----- Exercise data

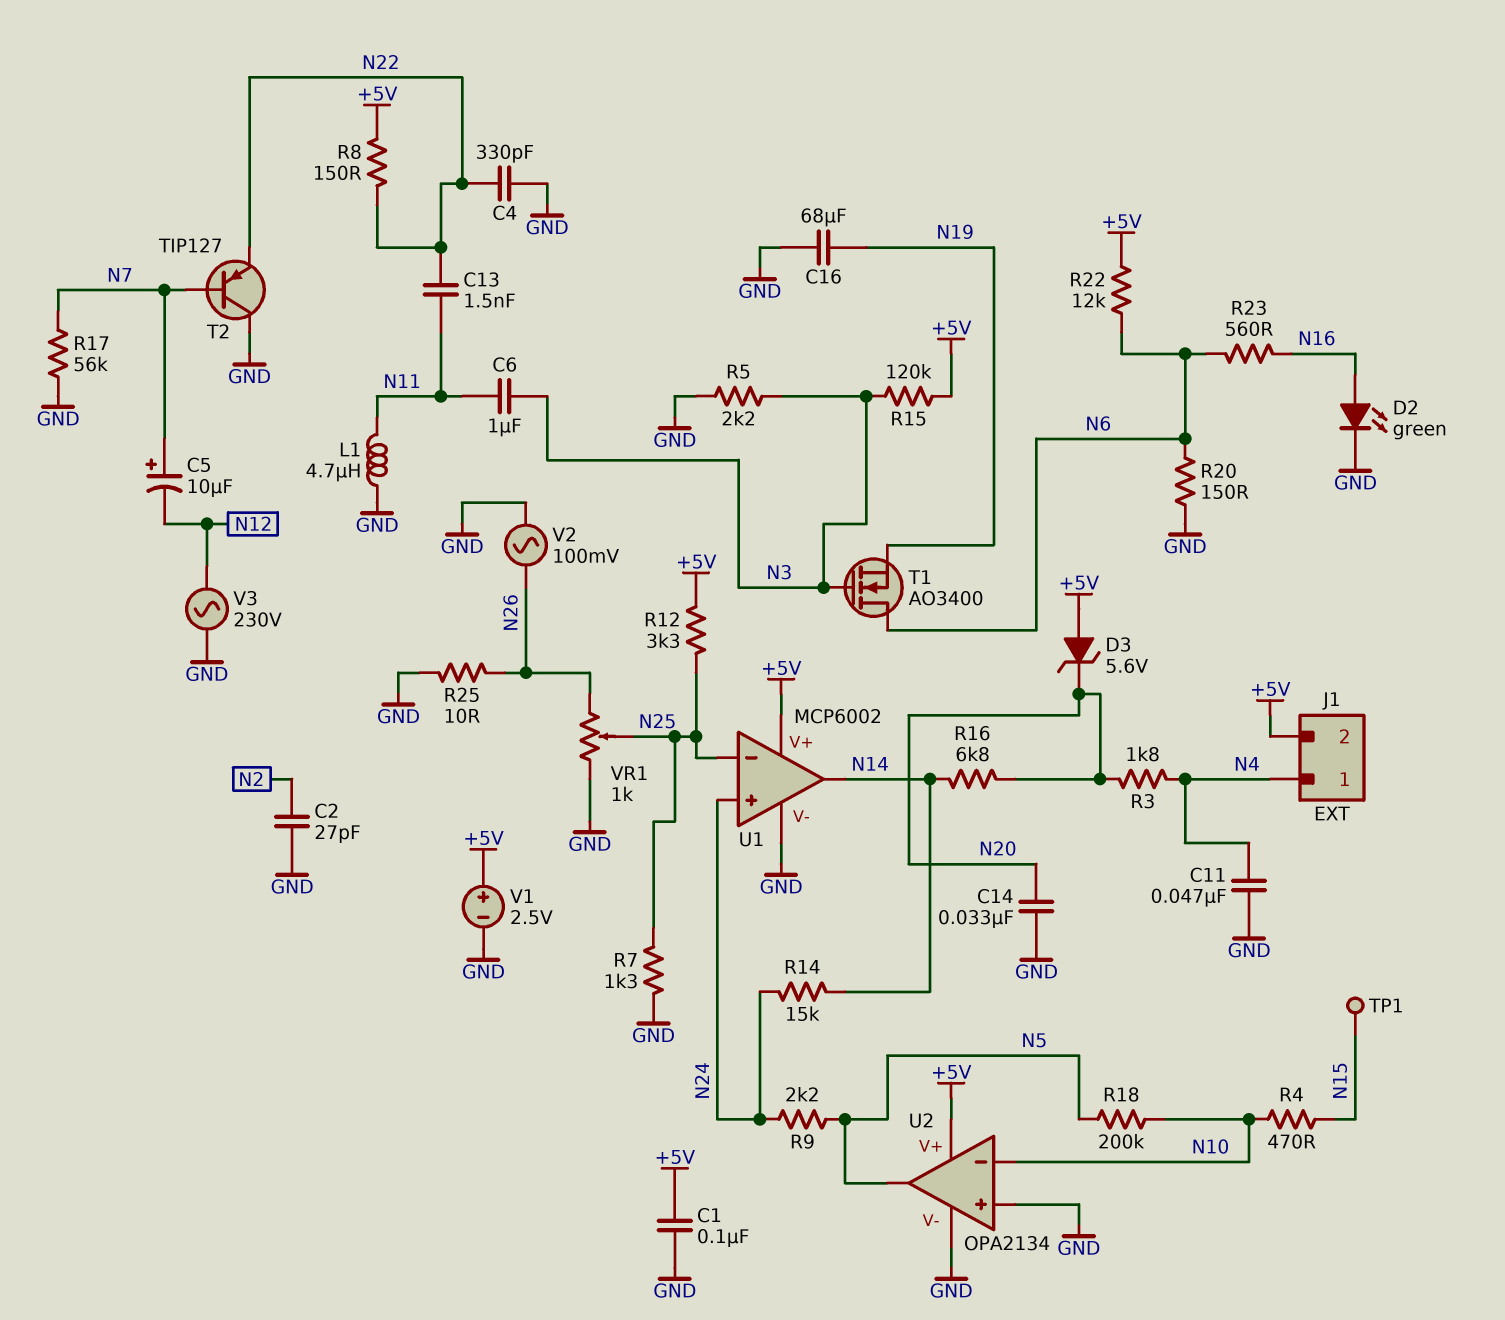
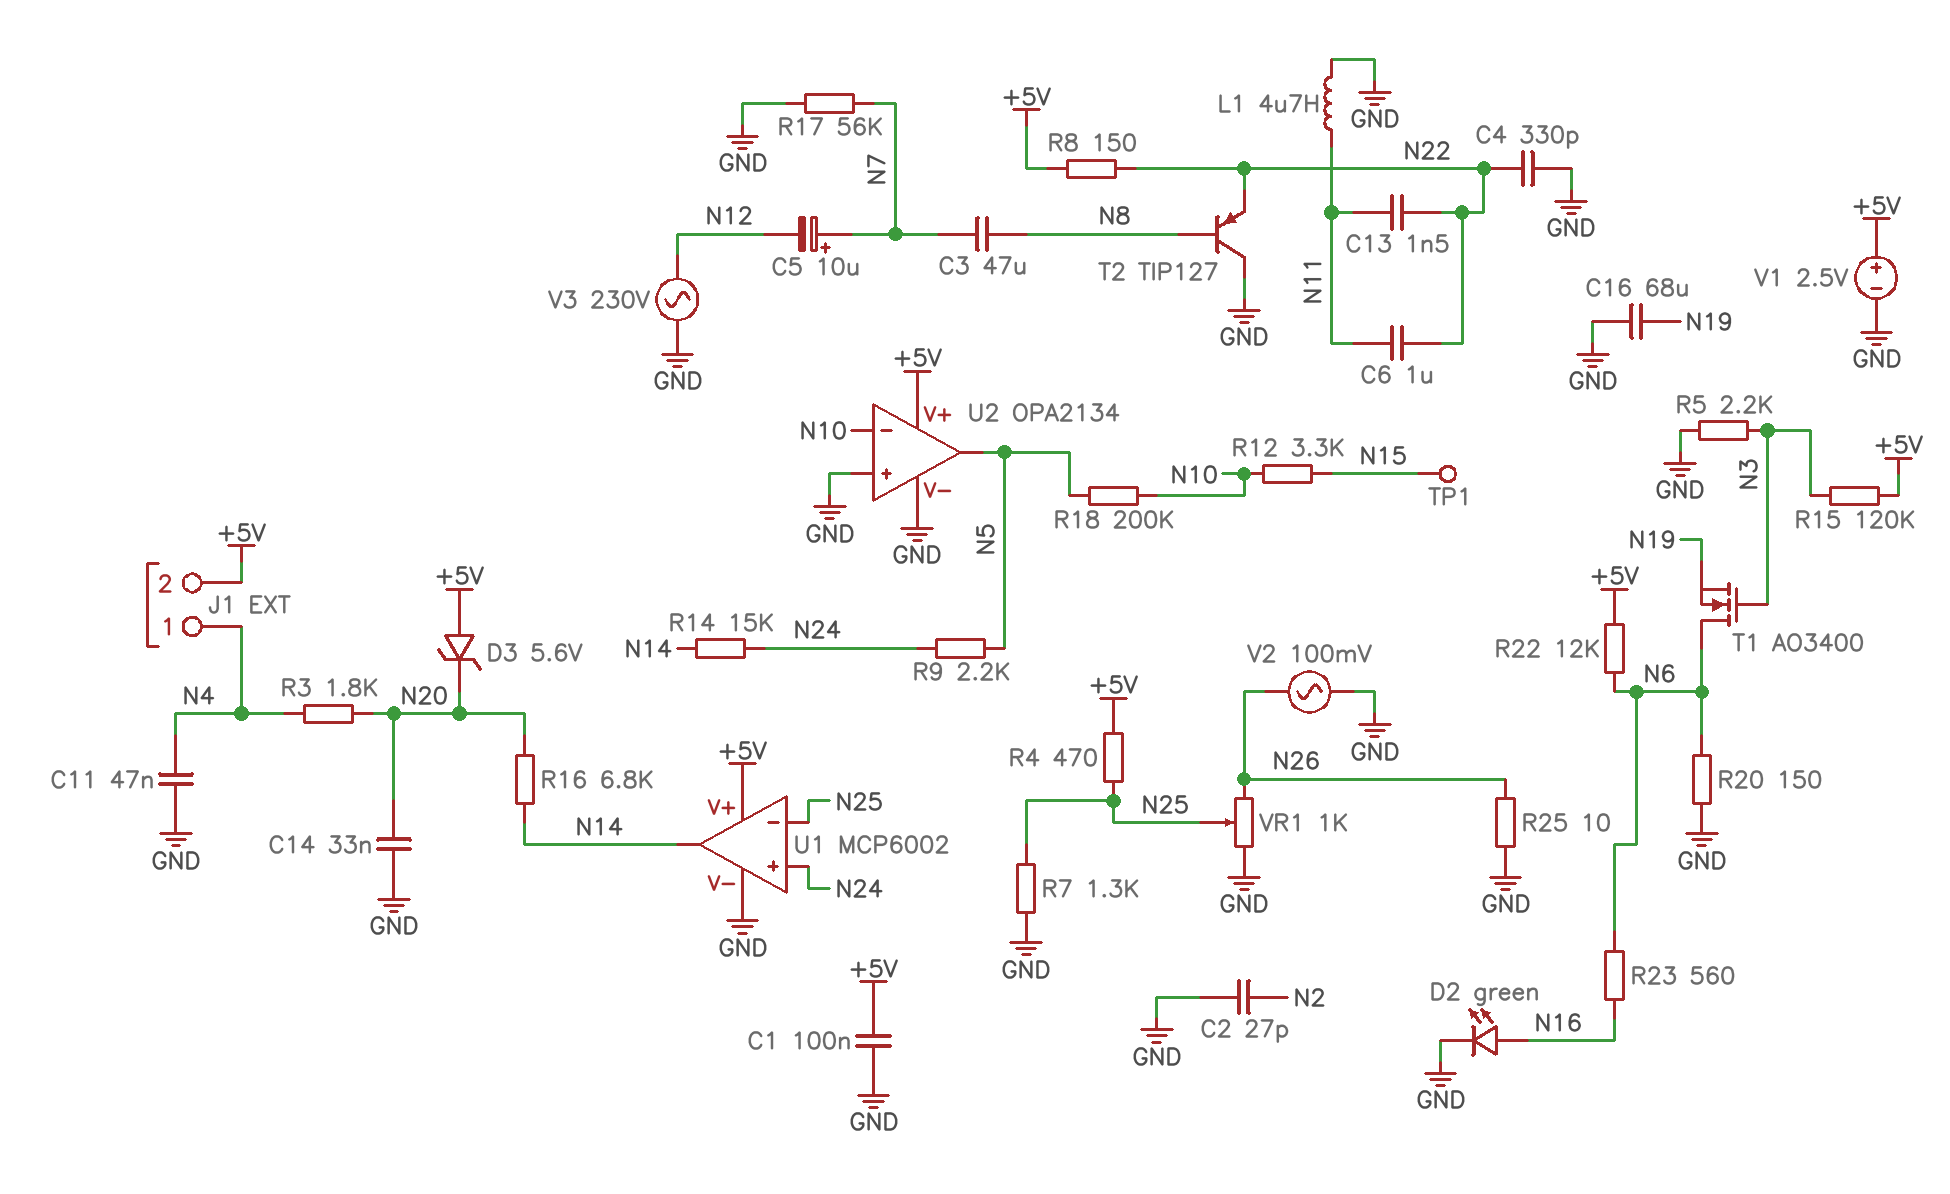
C3: none -> 47uF (N7, N8)
C6: 1uF (N3, N11) -> 1uF (N11, N22)
R4: 470 (N10, N15) -> 470 (+5V, N25)
R12: 3.3k (+5V, N25) -> 3.3k (N10, N15)
T2: PNP TIP127 (B N7, C GND, E N22) -> PNP TIP127 (B N8, C GND, E N22)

----------

» **What needs to be done**
Copy all entries exactly; skip pictures.

» **Expected output**
C3: none -> 47uF (N7, N8)
C6: 1uF (N3, N11) -> 1uF (N11, N22)
R4: 470 (N10, N15) -> 470 (+5V, N25)
R12: 3.3k (+5V, N25) -> 3.3k (N10, N15)
T2: PNP TIP127 (B N7, C GND, E N22) -> PNP TIP127 (B N8, C GND, E N22)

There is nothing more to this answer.